* _Given records_:
——

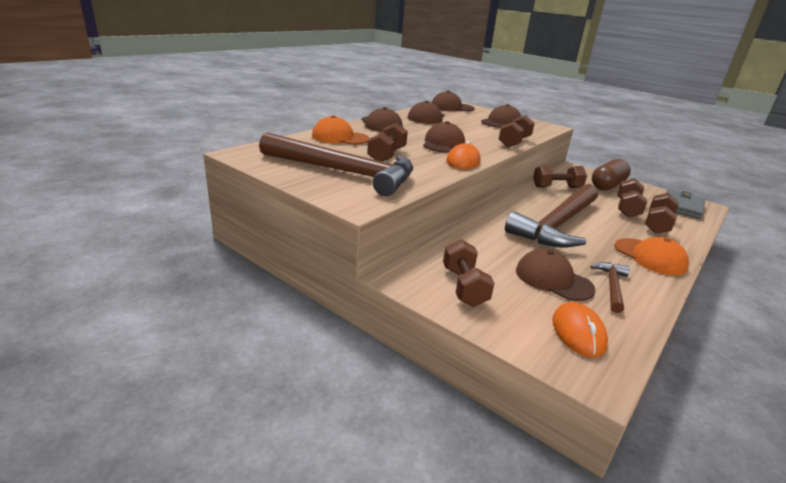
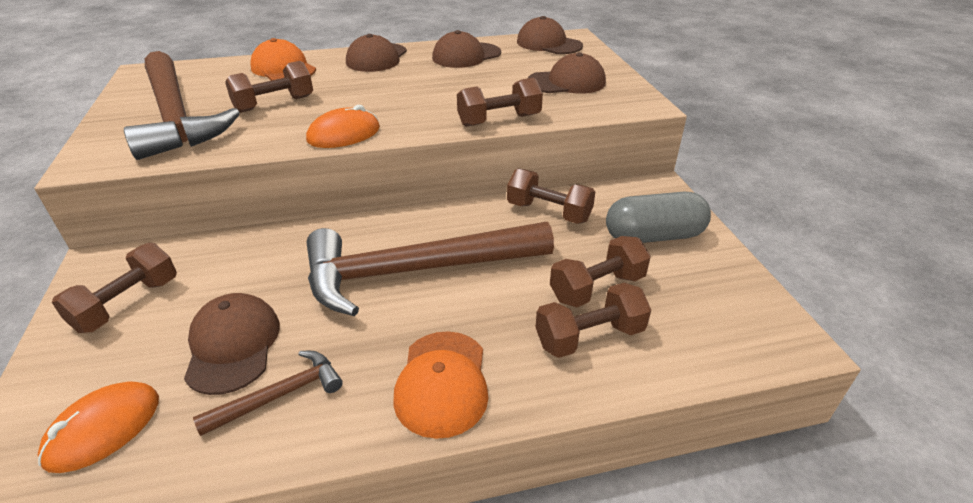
camera: 40 degrees right, 10 degrees up
brown cap [423,121,465,153] -> none
brown capsule [592,159,631,190] -> grey capsule [606,192,711,243]
grey wallet [666,189,705,219] -> none

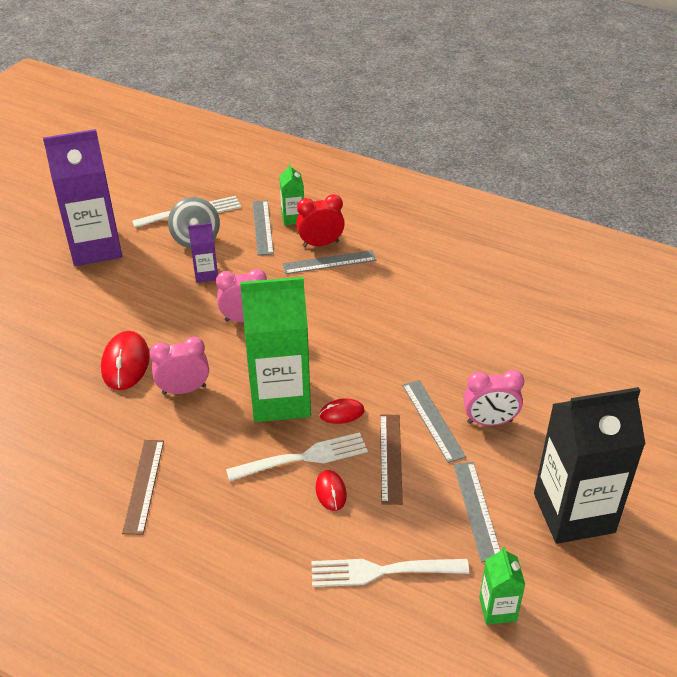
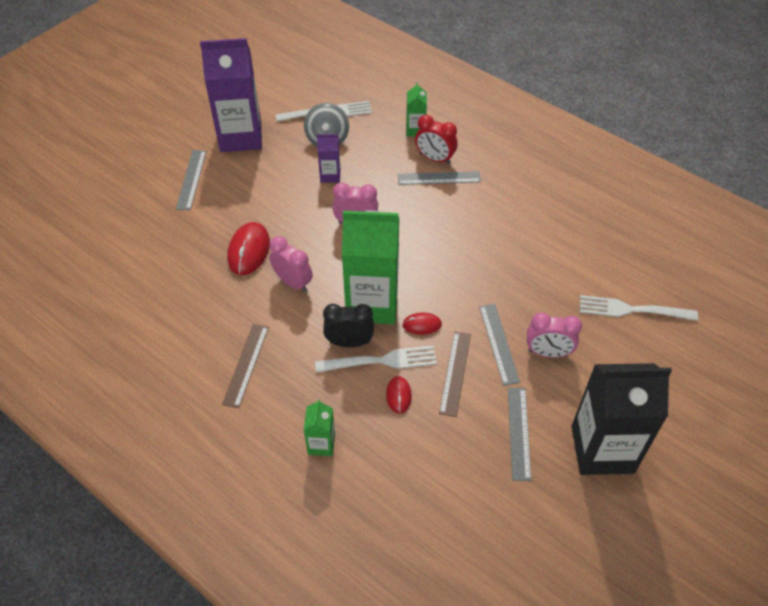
camera: 10 degrees right, 10 degrees up
pink clock [150,337,209,395] -> pink clock turned 45 degrees clockwise [269,236,313,293]
grey ruler [252,200,274,256] -> grey ruler moved to [176,150,206,210]
red clock [296,194,345,247] -> red clock turned 150 degrees counterclockwise [415,115,458,165]
white fork [311,559,469,587] -> white fork moved to [580,295,698,321]
green carton [479,546,525,625] -> green carton moved to [303,399,335,456]
none -> black clock [323,304,374,347]

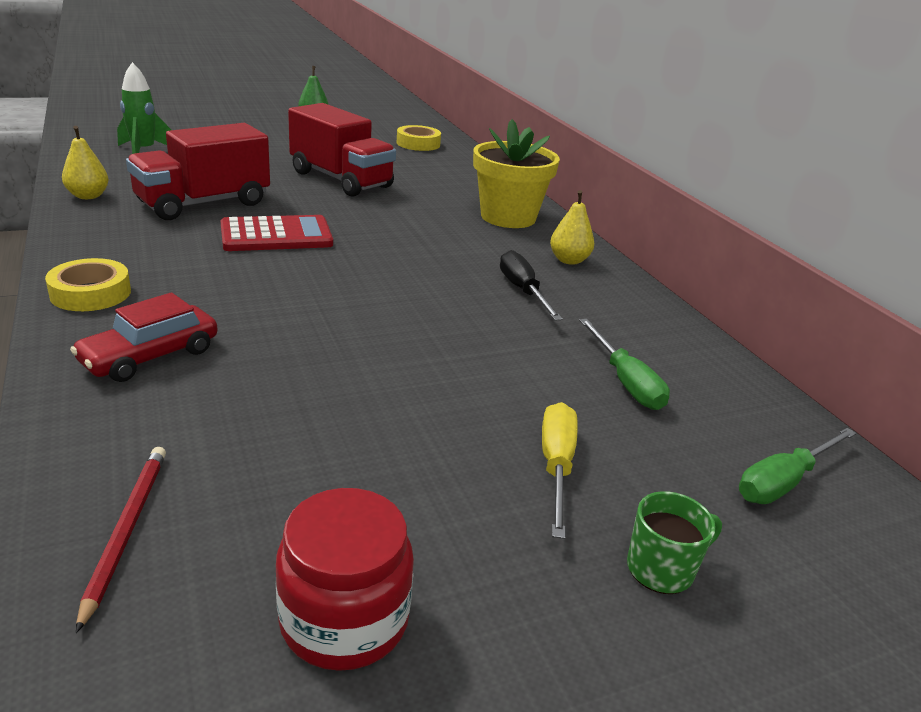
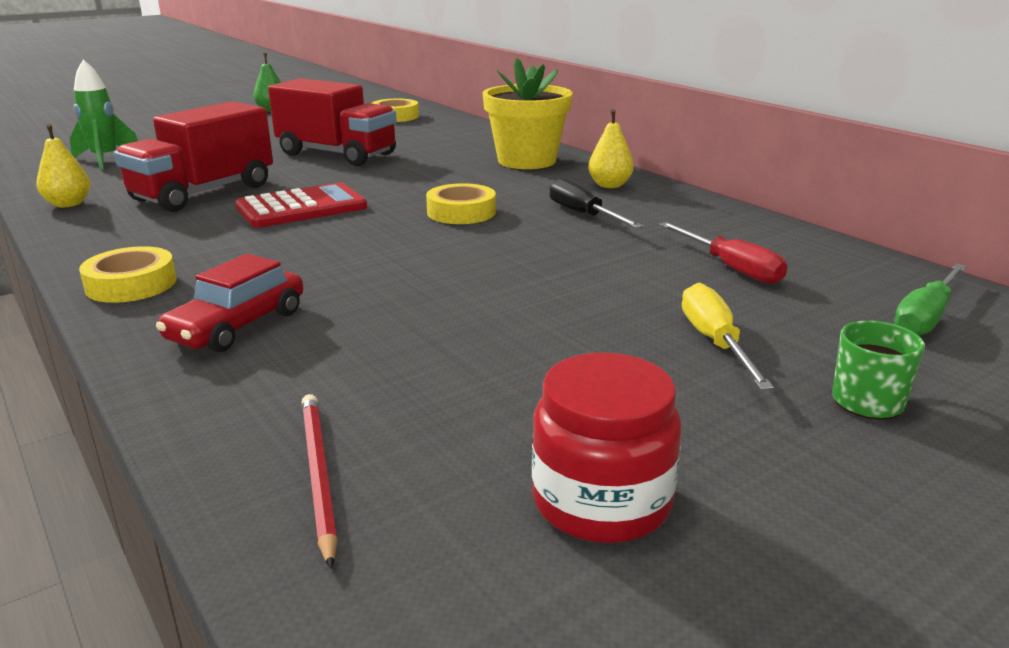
camera: 10 degrees left, 5 degrees down
green screwdriver [579,319,670,410] -> red screwdriver [659,222,787,284]
none -> yellow tape [426,183,496,224]

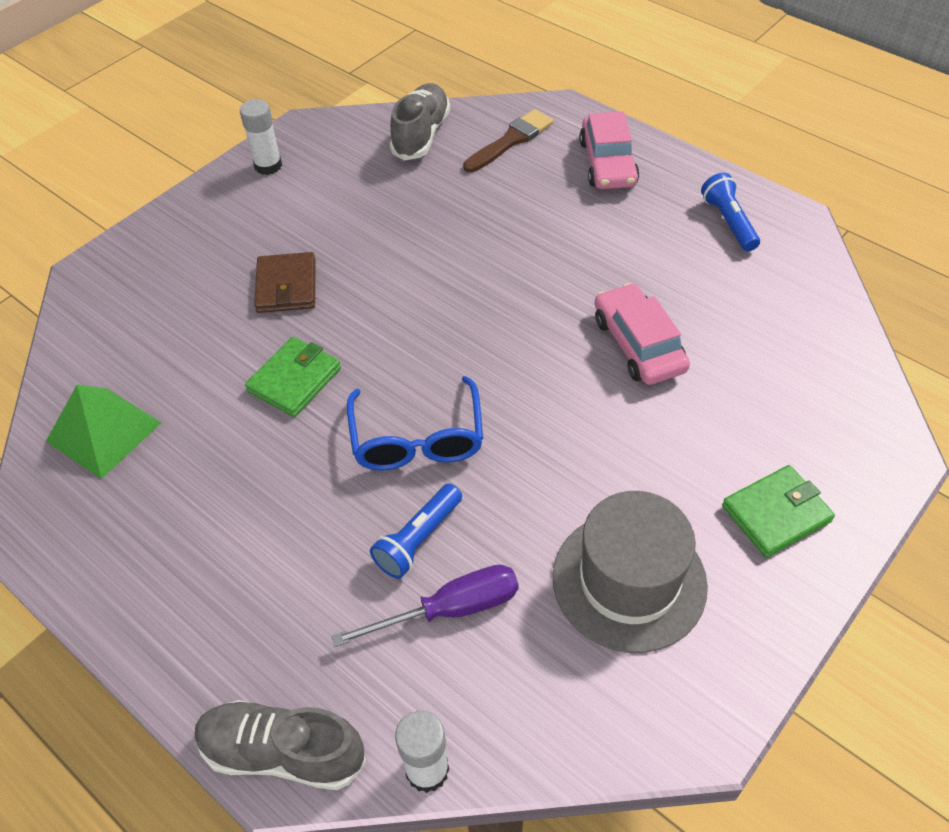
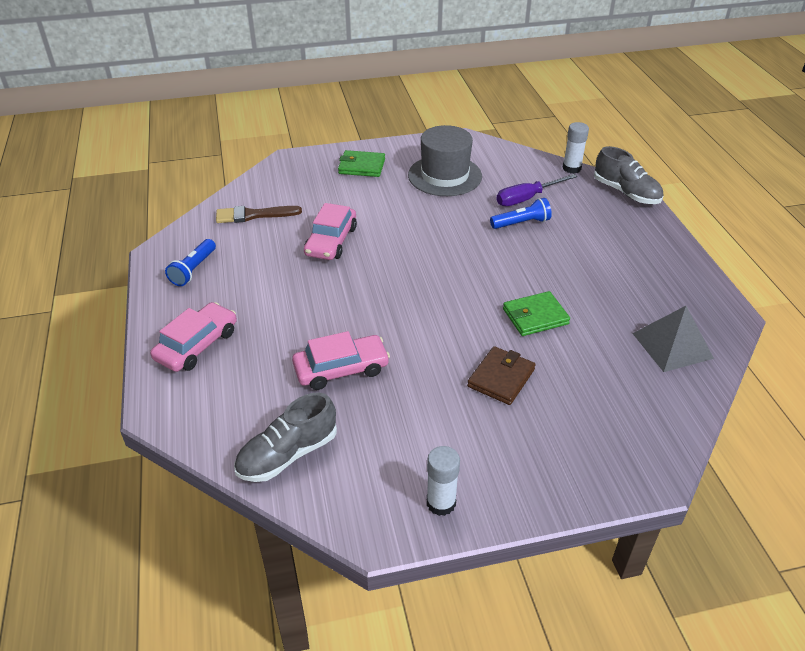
camera: 145 degrees left, 10 degrees down
green pyramid [46,385,161,479] -> grey pyramid [632,306,714,372]
purple screwdriver [331,565,519,647] -> purple screwdriver turned 45 degrees counterclockwise [496,174,577,206]
blue glasses [347,376,483,471] -> none
brown brush [463,109,554,173] -> brown brush moved to [216,206,302,223]
none -> pink car [292,331,390,390]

——

* _Problem details_:
Leaving out the pictures, output each line above exactly as it is.

* _Problem solution_:
camera: 40 degrees right, 10 degrees up
brown cap [423,121,465,153] -> none
brown capsule [592,159,631,190] -> grey capsule [606,192,711,243]
grey wallet [666,189,705,219] -> none

camera: 10 degrees right, 10 degrees up
pink clock [150,337,209,395] -> pink clock turned 45 degrees clockwise [269,236,313,293]
grey ruler [252,200,274,256] -> grey ruler moved to [176,150,206,210]
red clock [296,194,345,247] -> red clock turned 150 degrees counterclockwise [415,115,458,165]
white fork [311,559,469,587] -> white fork moved to [580,295,698,321]
green carton [479,546,525,625] -> green carton moved to [303,399,335,456]
none -> black clock [323,304,374,347]

camera: 10 degrees left, 5 degrees down
green screwdriver [579,319,670,410] -> red screwdriver [659,222,787,284]
none -> yellow tape [426,183,496,224]

camera: 145 degrees left, 10 degrees down
green pyramid [46,385,161,479] -> grey pyramid [632,306,714,372]
purple screwdriver [331,565,519,647] -> purple screwdriver turned 45 degrees counterclockwise [496,174,577,206]
blue glasses [347,376,483,471] -> none
brown brush [463,109,554,173] -> brown brush moved to [216,206,302,223]
none -> pink car [292,331,390,390]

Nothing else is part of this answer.